> [Work order]:
Two lines mark the range in the entries below: the one holding "Muffin (lila) <487, 165>" and the one holding "Schneidebrett (gelb) <367, 156>". Set down those two and all lines between them, exactly.

** Opening Information supplied block **

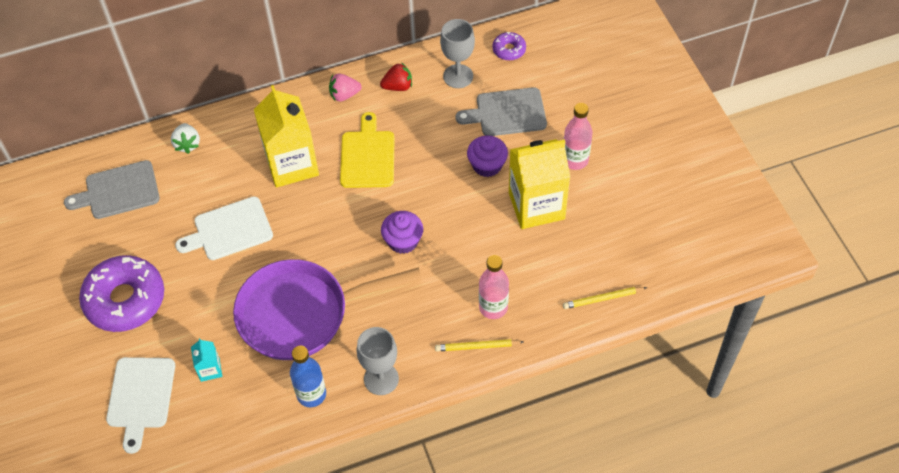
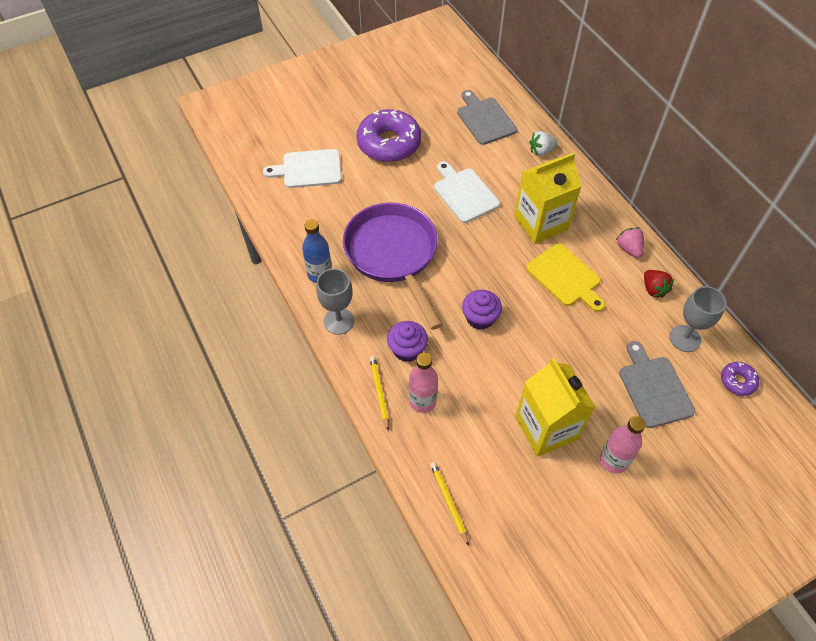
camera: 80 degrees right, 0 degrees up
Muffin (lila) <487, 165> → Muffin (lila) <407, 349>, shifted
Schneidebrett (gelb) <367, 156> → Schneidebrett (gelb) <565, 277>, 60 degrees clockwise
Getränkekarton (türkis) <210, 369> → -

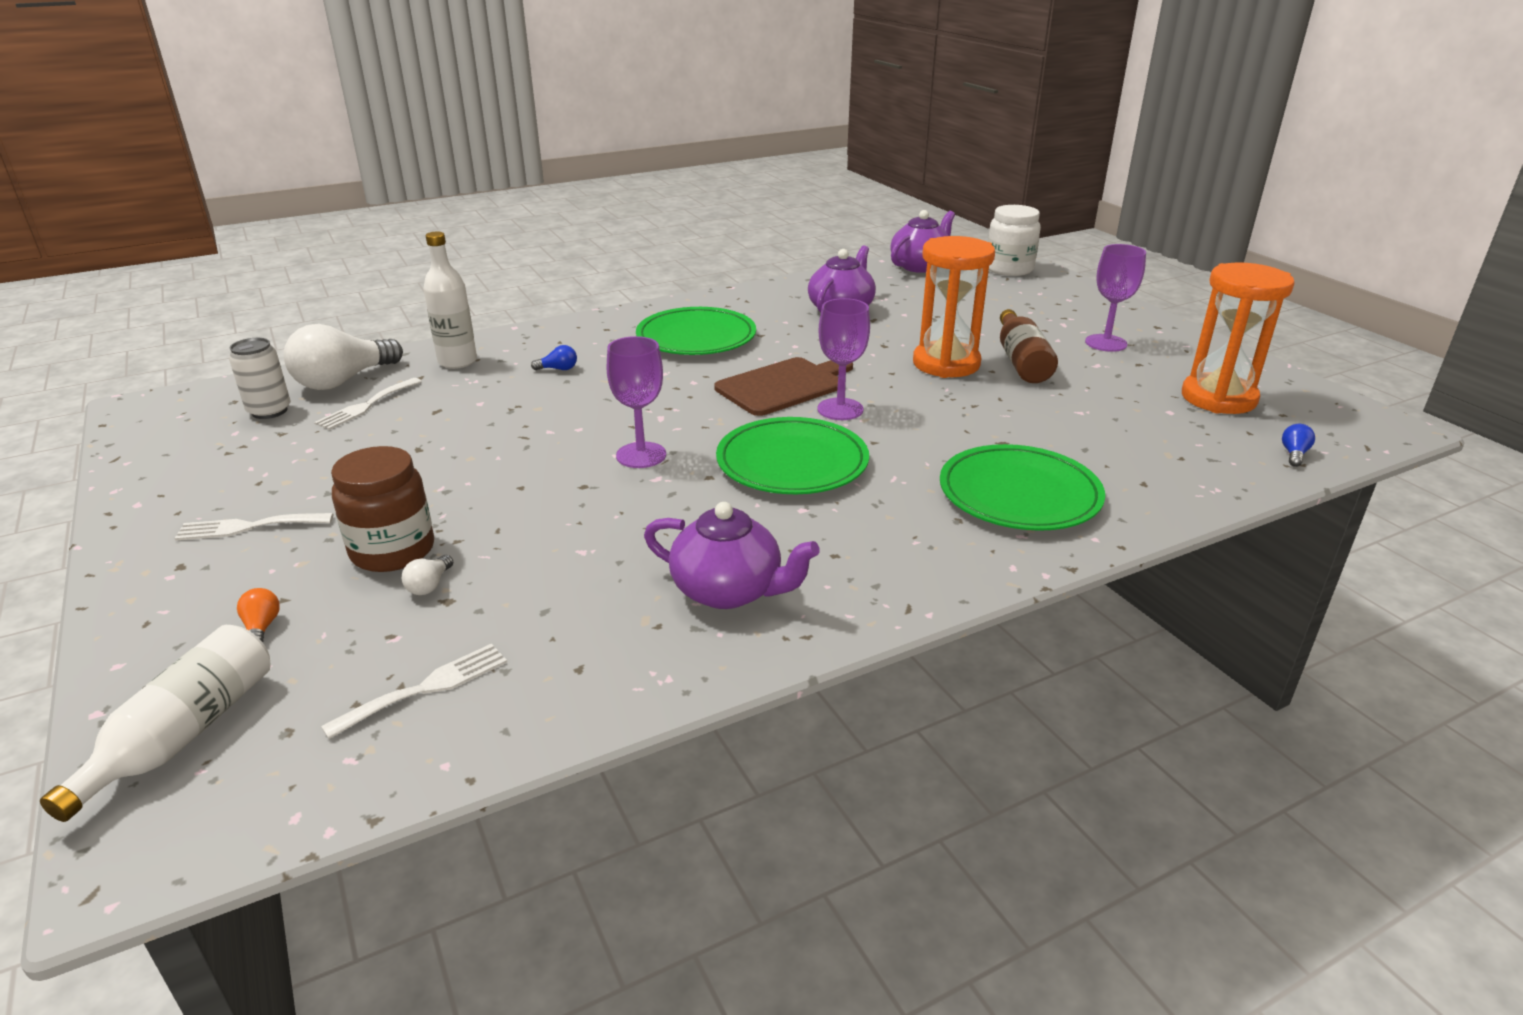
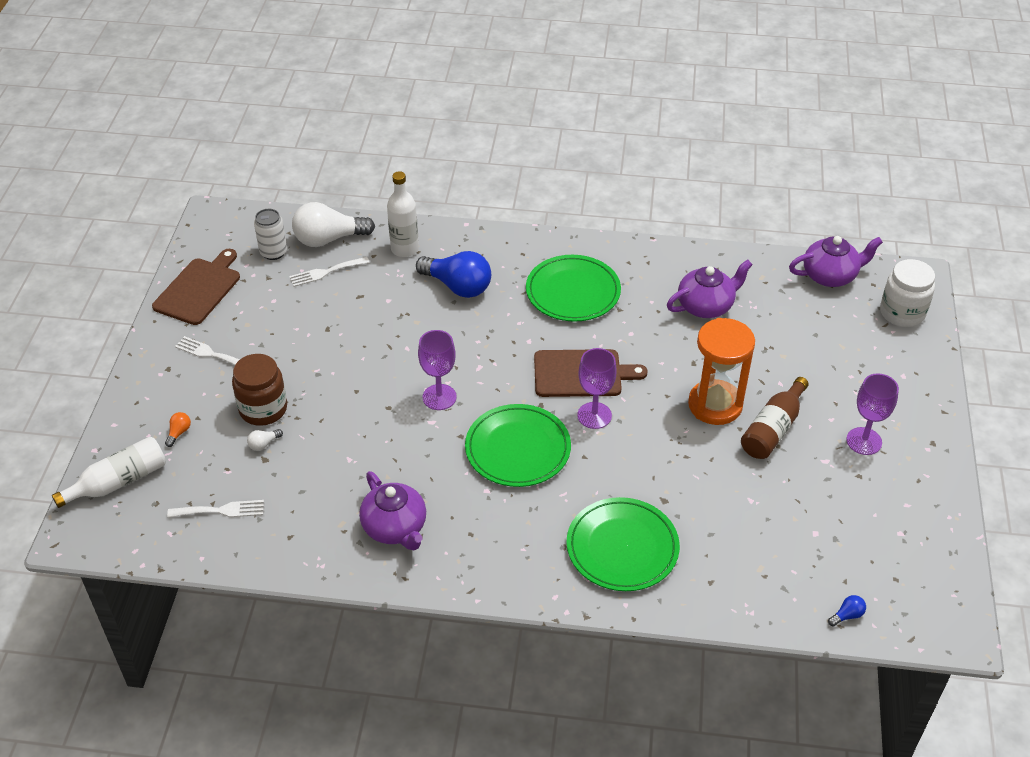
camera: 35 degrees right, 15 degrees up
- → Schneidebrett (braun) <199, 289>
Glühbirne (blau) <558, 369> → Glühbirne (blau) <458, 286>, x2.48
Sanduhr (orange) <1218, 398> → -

** Closing Information supplied block **
** Opening Information supplied block **

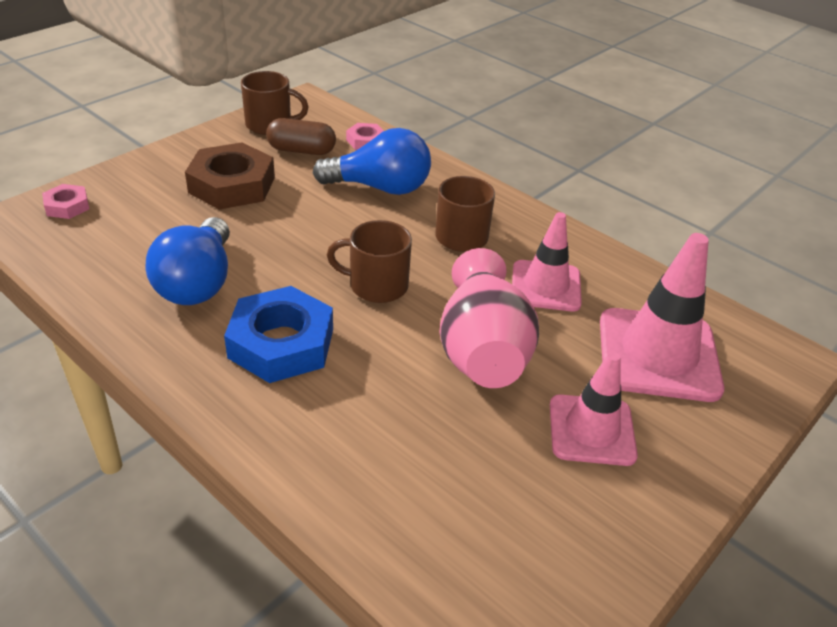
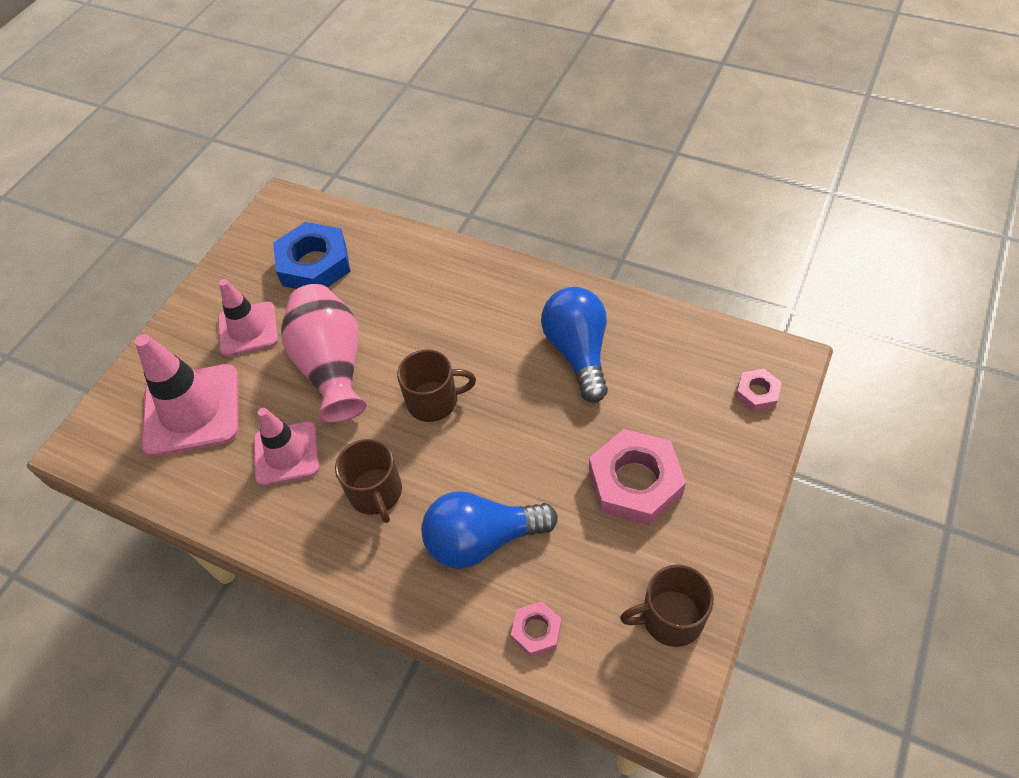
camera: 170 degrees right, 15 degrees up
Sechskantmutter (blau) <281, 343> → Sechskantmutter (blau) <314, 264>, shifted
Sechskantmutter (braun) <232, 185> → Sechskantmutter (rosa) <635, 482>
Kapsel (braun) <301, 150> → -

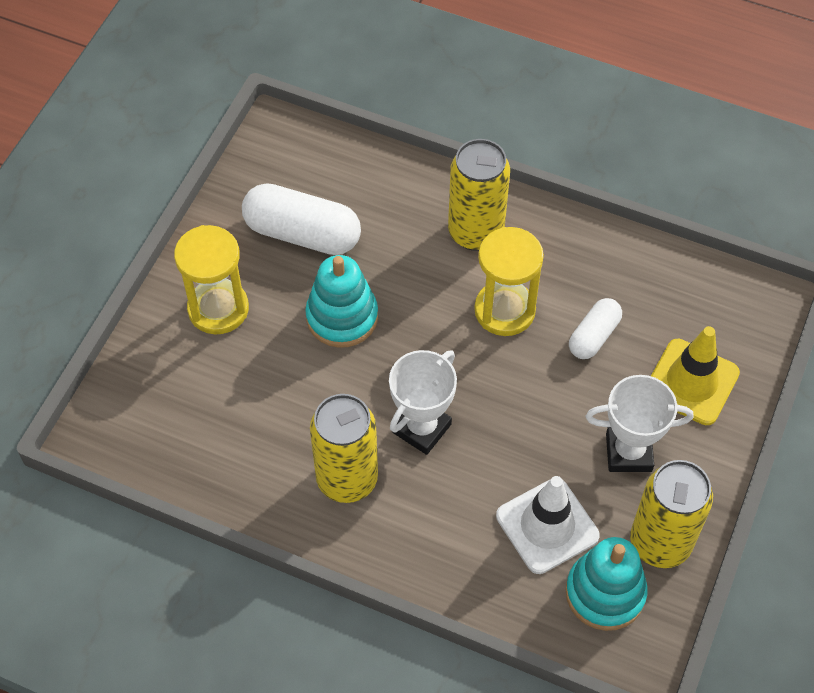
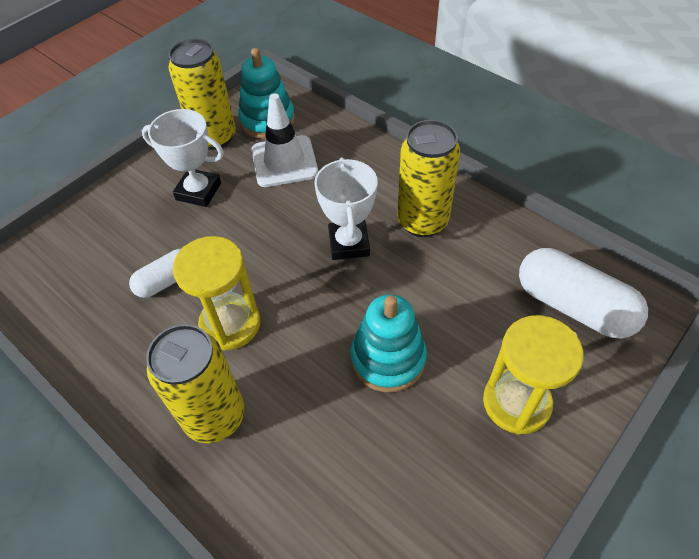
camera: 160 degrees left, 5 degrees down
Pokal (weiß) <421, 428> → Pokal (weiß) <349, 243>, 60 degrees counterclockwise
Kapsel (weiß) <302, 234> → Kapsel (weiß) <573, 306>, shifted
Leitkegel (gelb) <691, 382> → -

** Closing Information supplied block **

> [Exercise response]:
Muffin (lila) <487, 165> → Muffin (lila) <407, 349>, shifted
Schneidebrett (gelb) <367, 156> → Schneidebrett (gelb) <565, 277>, 60 degrees clockwise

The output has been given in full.